TASK INSTRUCTIONS:
Nothing but the text of the listing, repeated exactly, belongs in the answer; leave the images out.

INPUT DATA:
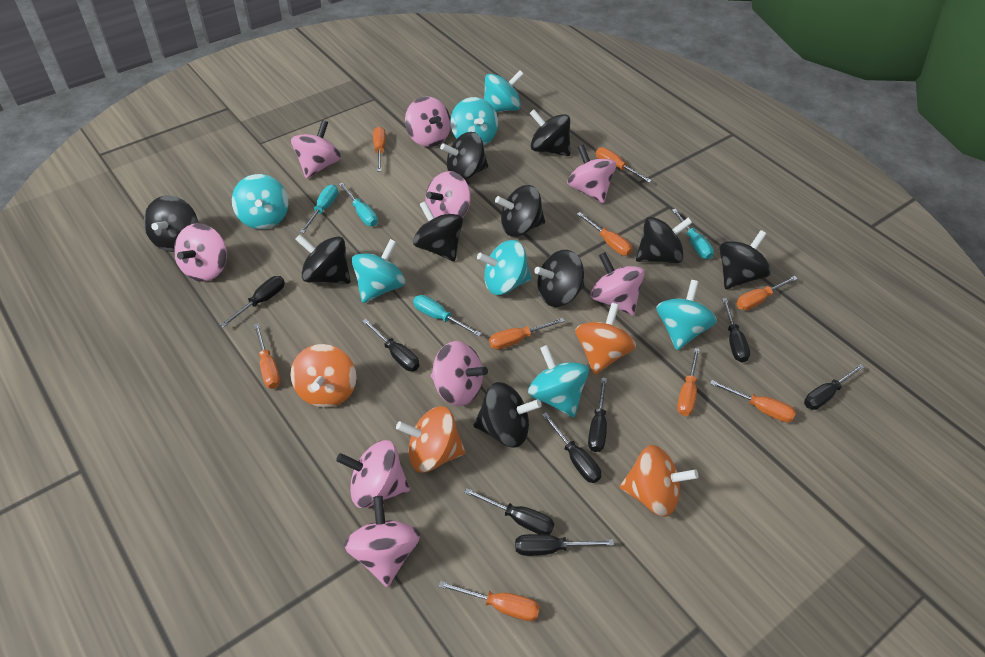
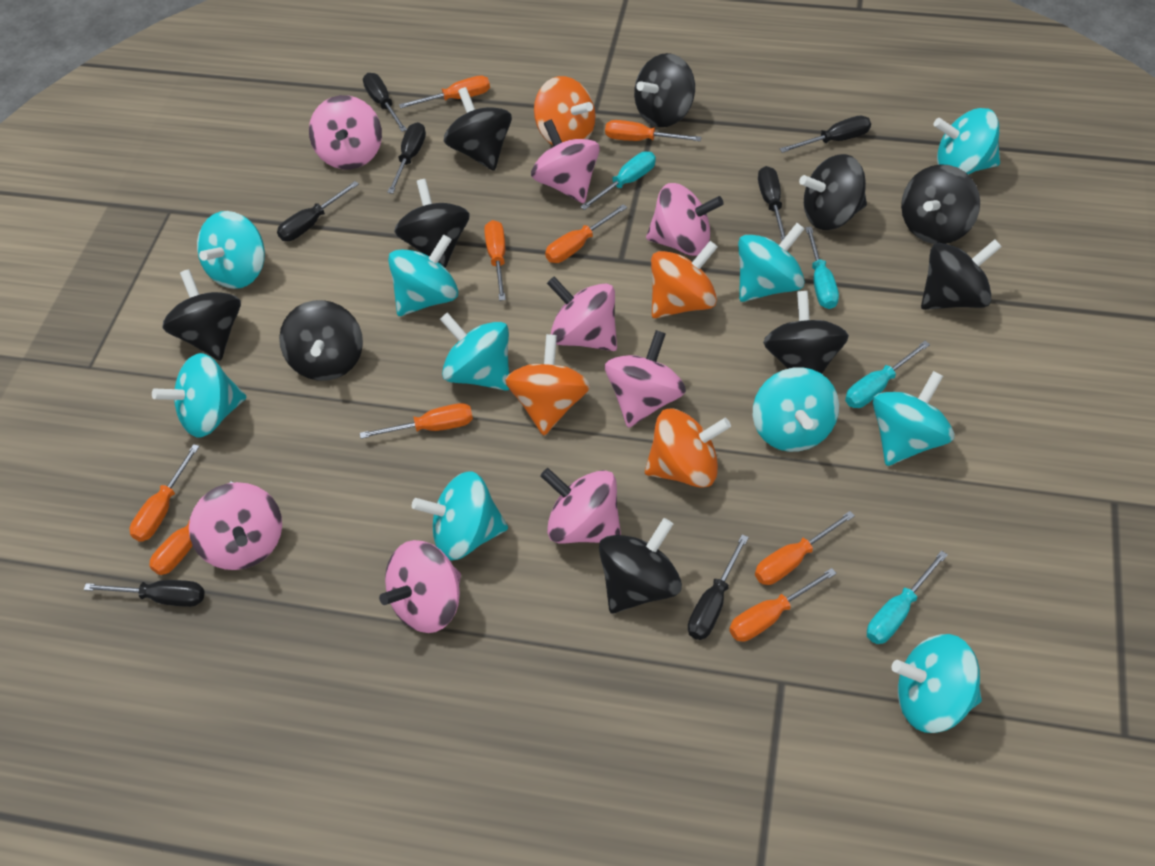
black screwdriver: 8 -> 7
pink spinning top: 9 -> 8
turquoise spinning top: 7 -> 10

EXERCISE SOLUTION:
black screwdriver: 8 -> 7
pink spinning top: 9 -> 8
turquoise spinning top: 7 -> 10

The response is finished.